__TASK PROMPT__
In the records below, find the line containing "Y201: 32.768kHz (IC202/XOUT, NET7)" and the line containing "IC201 pin SW: NET11 -> NET8". Give again exactly those lines and every line between them, omitting the pictures.

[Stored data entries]
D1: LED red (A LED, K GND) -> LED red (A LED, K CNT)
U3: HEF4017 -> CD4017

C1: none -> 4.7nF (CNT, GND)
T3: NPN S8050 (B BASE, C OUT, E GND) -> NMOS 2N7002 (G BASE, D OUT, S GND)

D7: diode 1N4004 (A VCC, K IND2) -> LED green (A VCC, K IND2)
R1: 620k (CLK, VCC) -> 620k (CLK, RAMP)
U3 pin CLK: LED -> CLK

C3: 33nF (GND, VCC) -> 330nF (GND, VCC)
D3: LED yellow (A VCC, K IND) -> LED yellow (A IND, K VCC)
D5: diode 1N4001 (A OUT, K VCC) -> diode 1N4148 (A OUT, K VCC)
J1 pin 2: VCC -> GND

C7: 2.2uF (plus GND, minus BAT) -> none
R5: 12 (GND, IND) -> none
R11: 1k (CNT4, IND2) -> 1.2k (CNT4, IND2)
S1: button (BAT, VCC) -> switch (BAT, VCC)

---

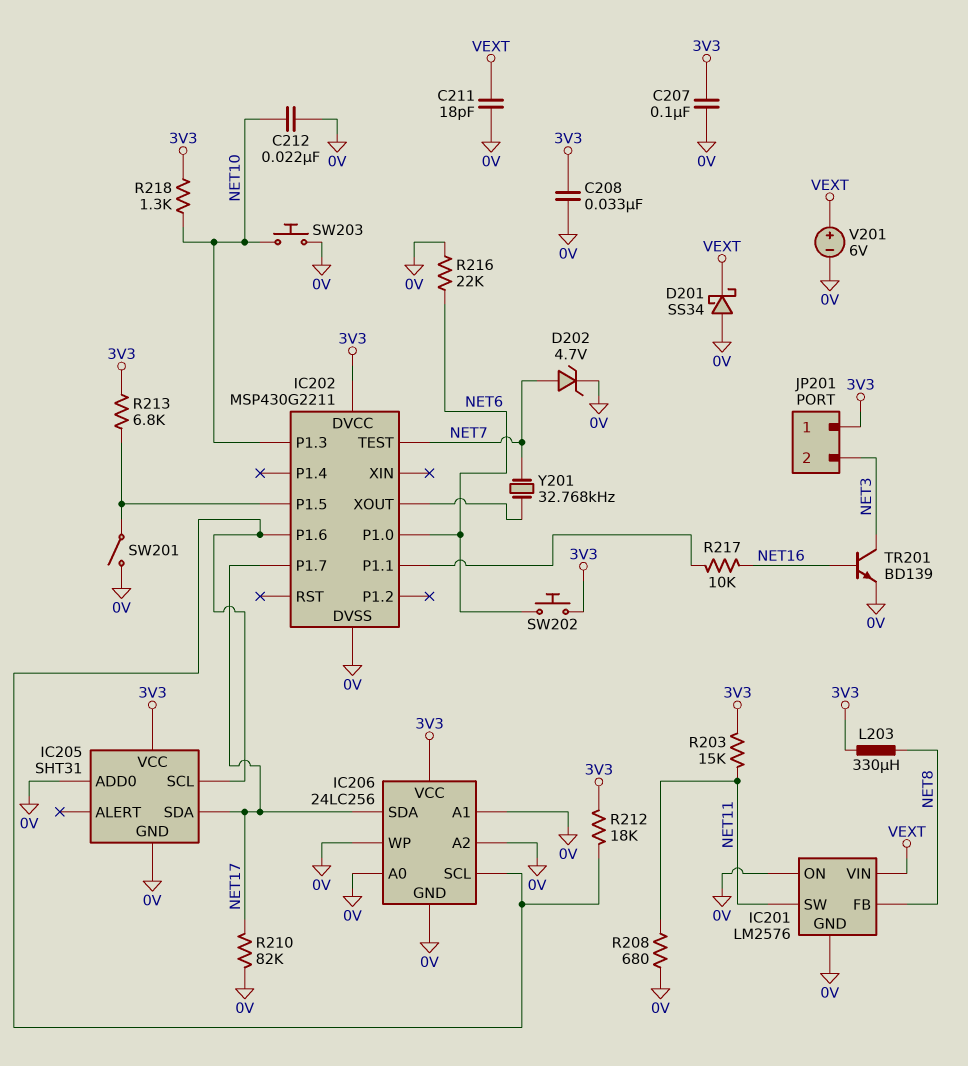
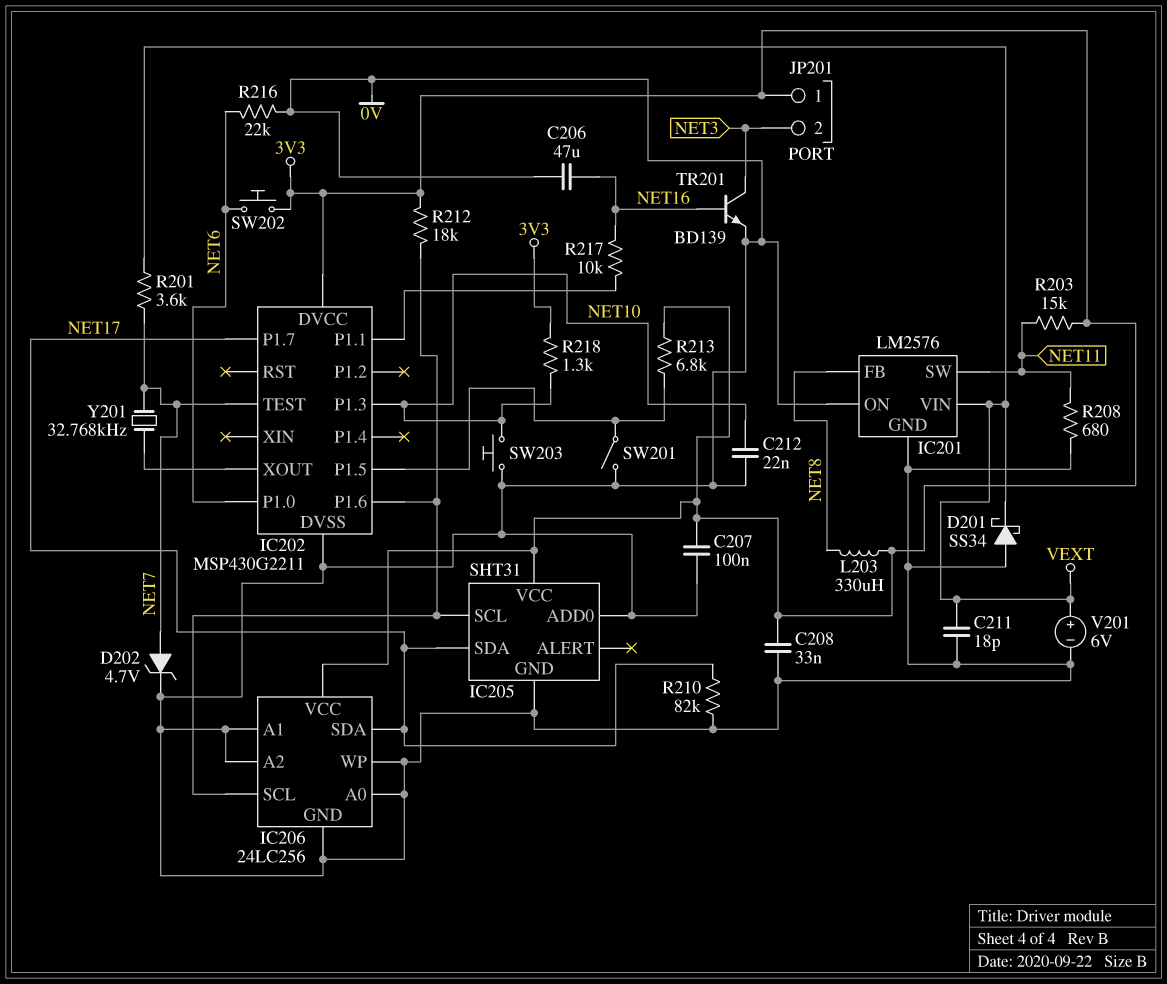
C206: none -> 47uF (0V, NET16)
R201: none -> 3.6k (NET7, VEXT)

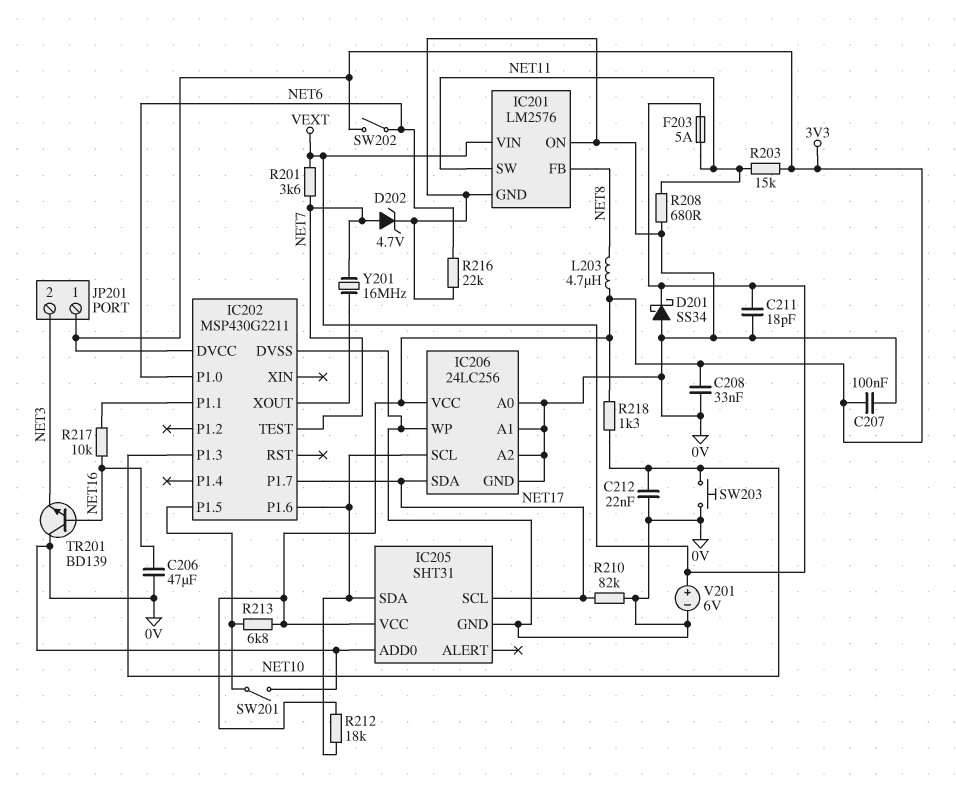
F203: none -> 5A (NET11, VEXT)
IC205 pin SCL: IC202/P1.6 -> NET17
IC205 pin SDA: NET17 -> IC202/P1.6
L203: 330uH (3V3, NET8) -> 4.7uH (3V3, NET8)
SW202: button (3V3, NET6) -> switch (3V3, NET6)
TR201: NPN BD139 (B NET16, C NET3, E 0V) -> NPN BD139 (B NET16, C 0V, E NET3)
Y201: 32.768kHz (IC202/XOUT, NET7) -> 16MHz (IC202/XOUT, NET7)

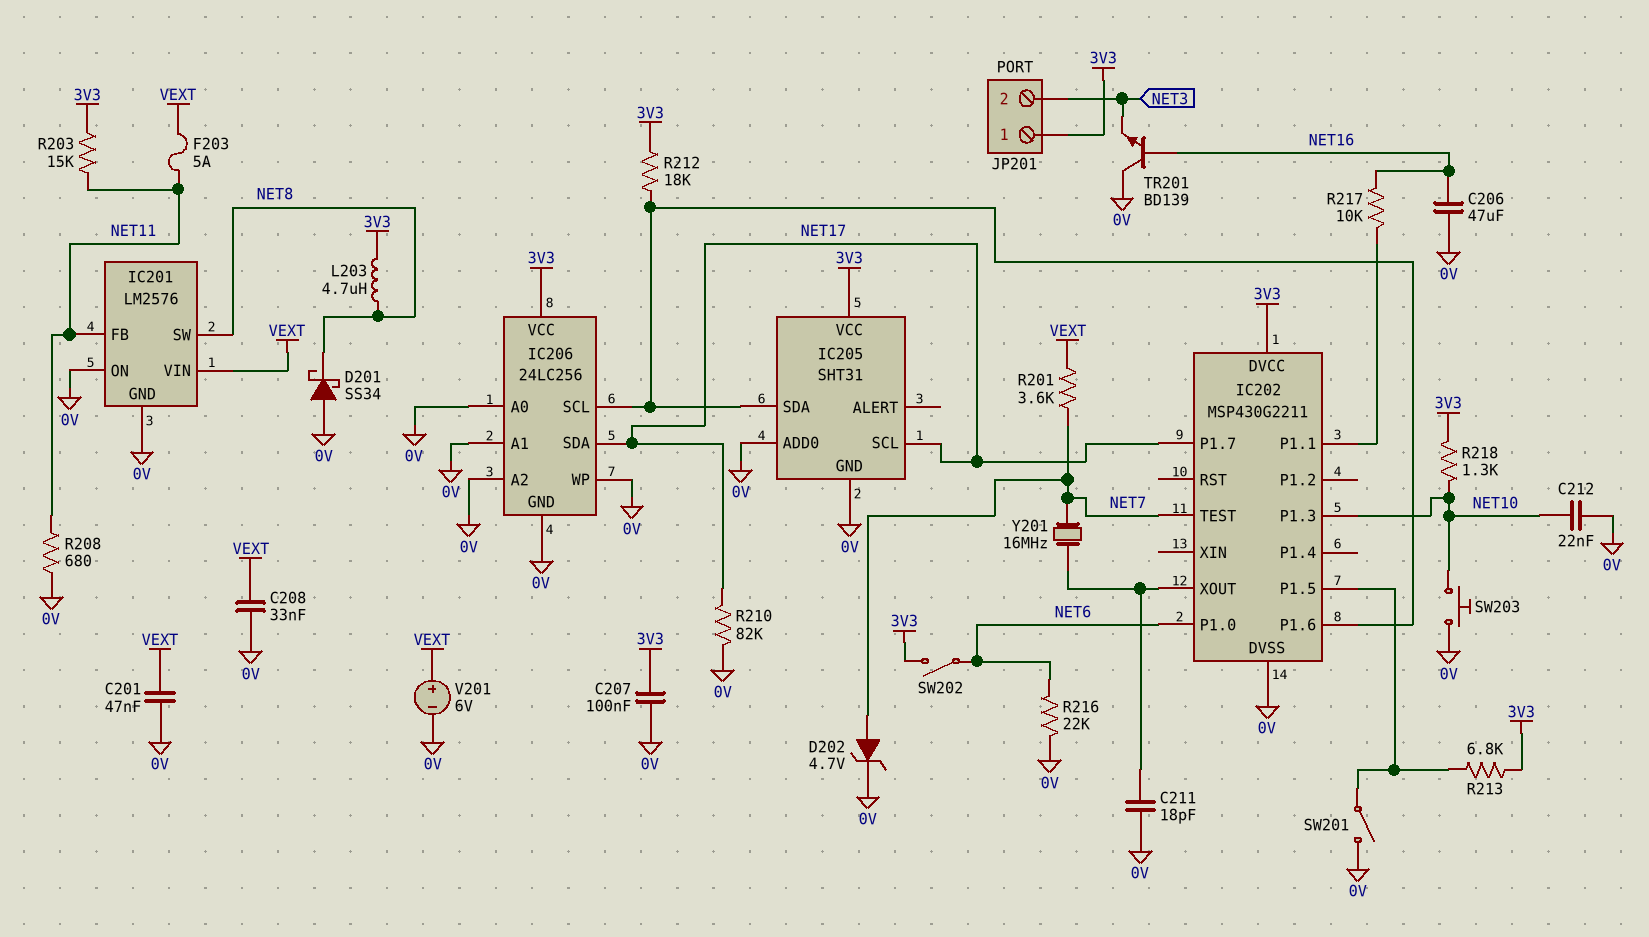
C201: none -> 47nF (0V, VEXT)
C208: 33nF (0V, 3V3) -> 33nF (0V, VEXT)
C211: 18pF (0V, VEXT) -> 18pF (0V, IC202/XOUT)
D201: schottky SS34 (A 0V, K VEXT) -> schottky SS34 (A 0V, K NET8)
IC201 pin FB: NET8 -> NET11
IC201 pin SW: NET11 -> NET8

__EXERCISE RESPONSE__
Y201: 32.768kHz (IC202/XOUT, NET7) -> 16MHz (IC202/XOUT, NET7)

C201: none -> 47nF (0V, VEXT)
C208: 33nF (0V, 3V3) -> 33nF (0V, VEXT)
C211: 18pF (0V, VEXT) -> 18pF (0V, IC202/XOUT)
D201: schottky SS34 (A 0V, K VEXT) -> schottky SS34 (A 0V, K NET8)
IC201 pin FB: NET8 -> NET11
IC201 pin SW: NET11 -> NET8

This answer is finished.